▶ What needs to be done
Your answer is a number only: how many lines in the data below contain "orange"?

┄┄┄┄┄┄┄┄┄┄┄┄┄┄┄┄┄┄┄┄

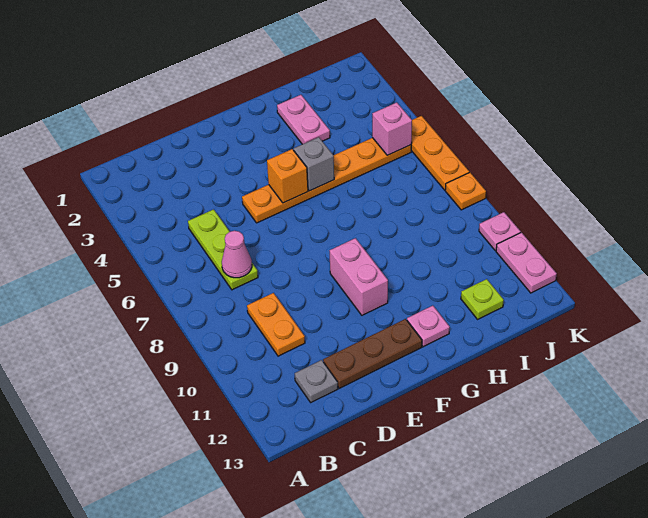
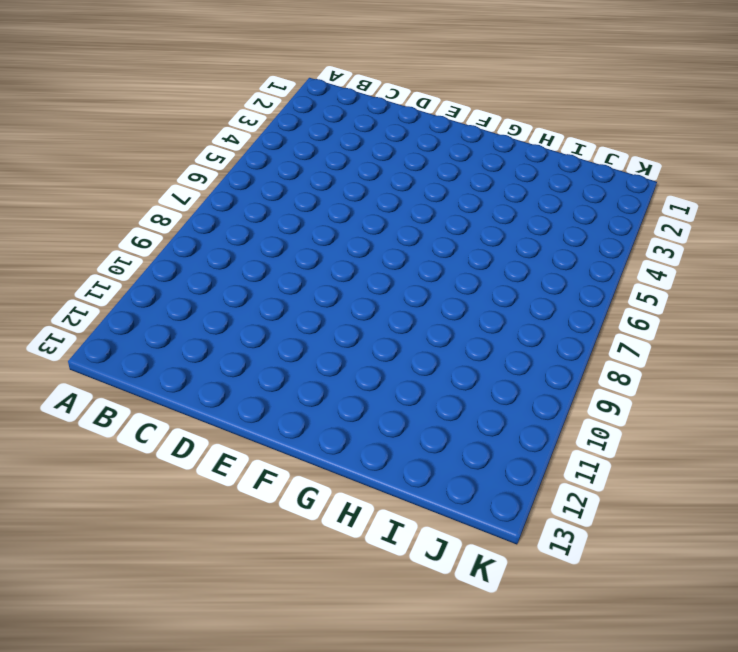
none -> lime plate C5:C7 level 1
none -> orange plate C9:C10 level 1
none -> grey plate C12 level 1

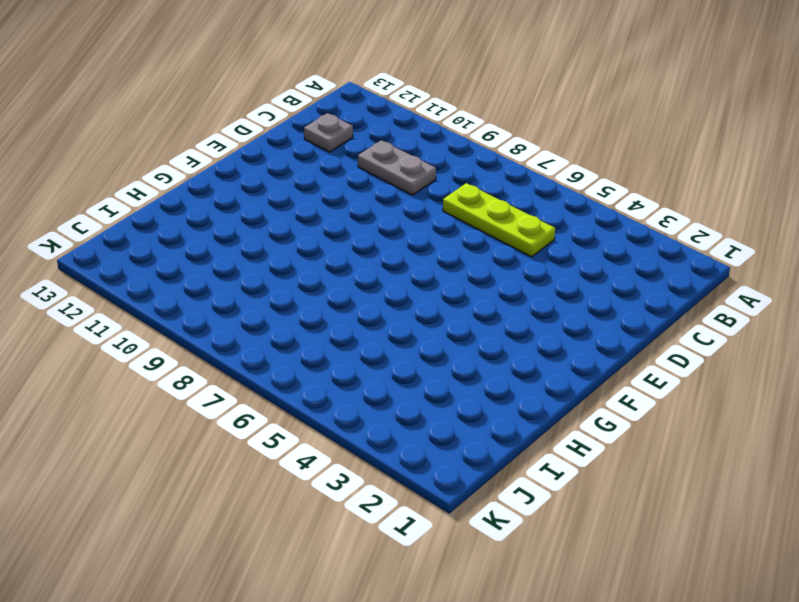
grey plate C9:C10 level 1 -> orange plate C9:C10 level 1
none -> brown plate D12:F12 level 1
none -> orange plate E5:J5 level 1
none -> pink brick F9:F10 level 1

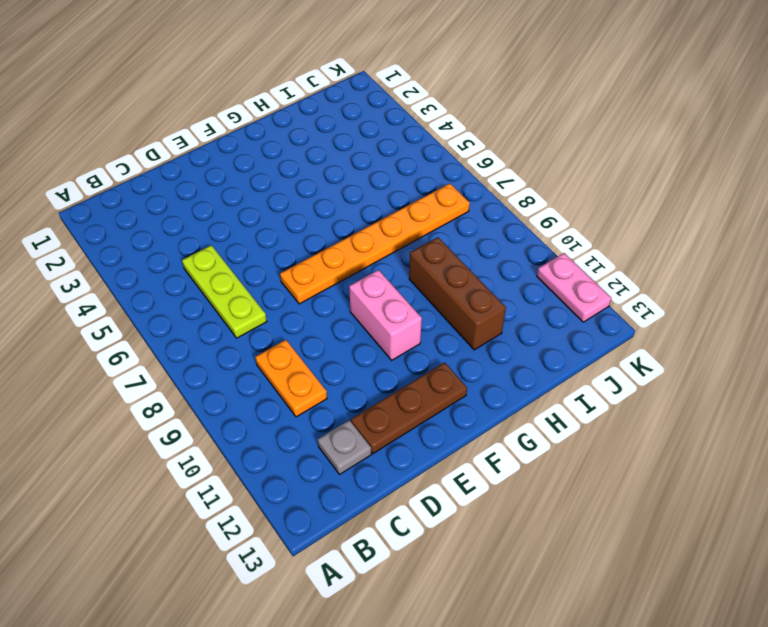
orange plate E7:J7 level 1 -> orange plate E5:J5 level 1
brown brick H9:H11 level 1 -> none
none -> pink plate G12 level 1
none -> pink plate H2:H3 level 1
none -> lime plate I12 level 1

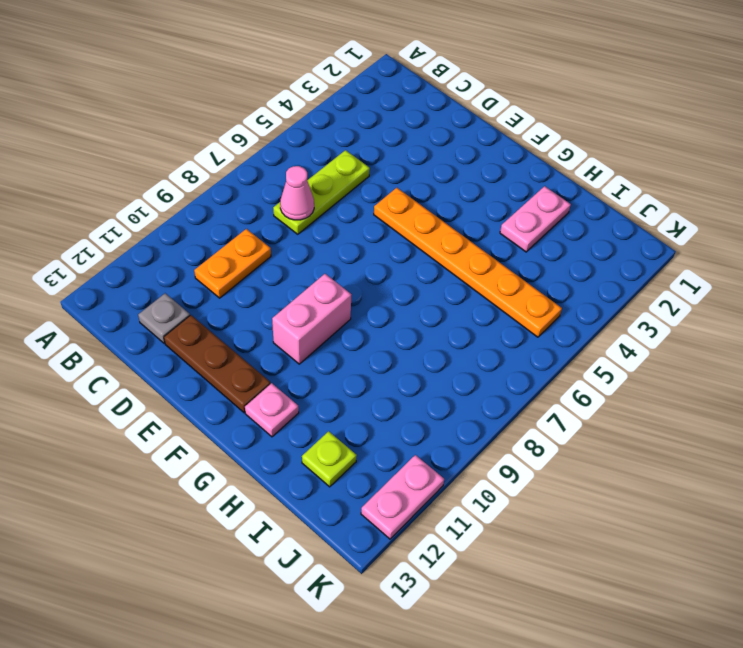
none -> orange plate K5:K7 level 1
none -> orange plate K8 level 1
none -> pink plate K10 level 1

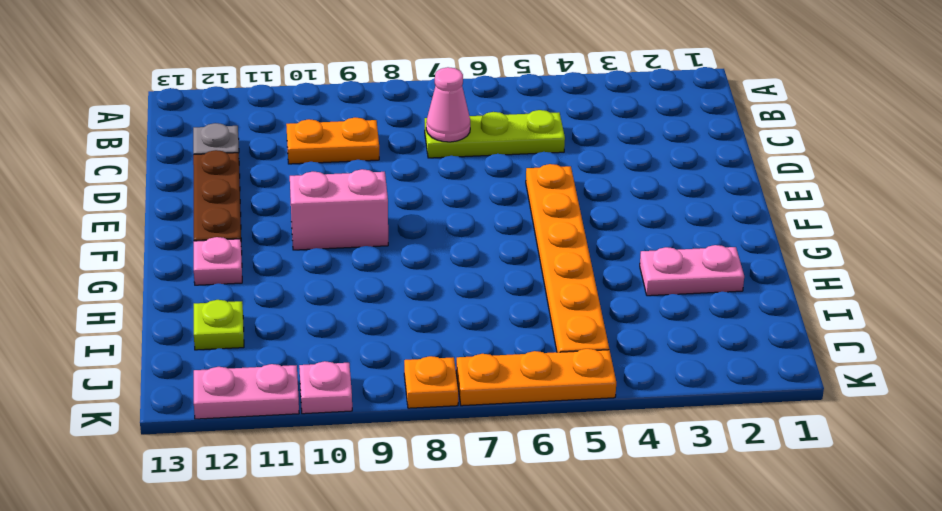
none -> orange brick F5 level 2
none -> grey brick G5 level 2
none -> pink brick J5 level 2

┄┄┄┄┄┄┄┄┄┄┄┄┄┄┄┄┄┄┄┄

▶ Response to the exercise
7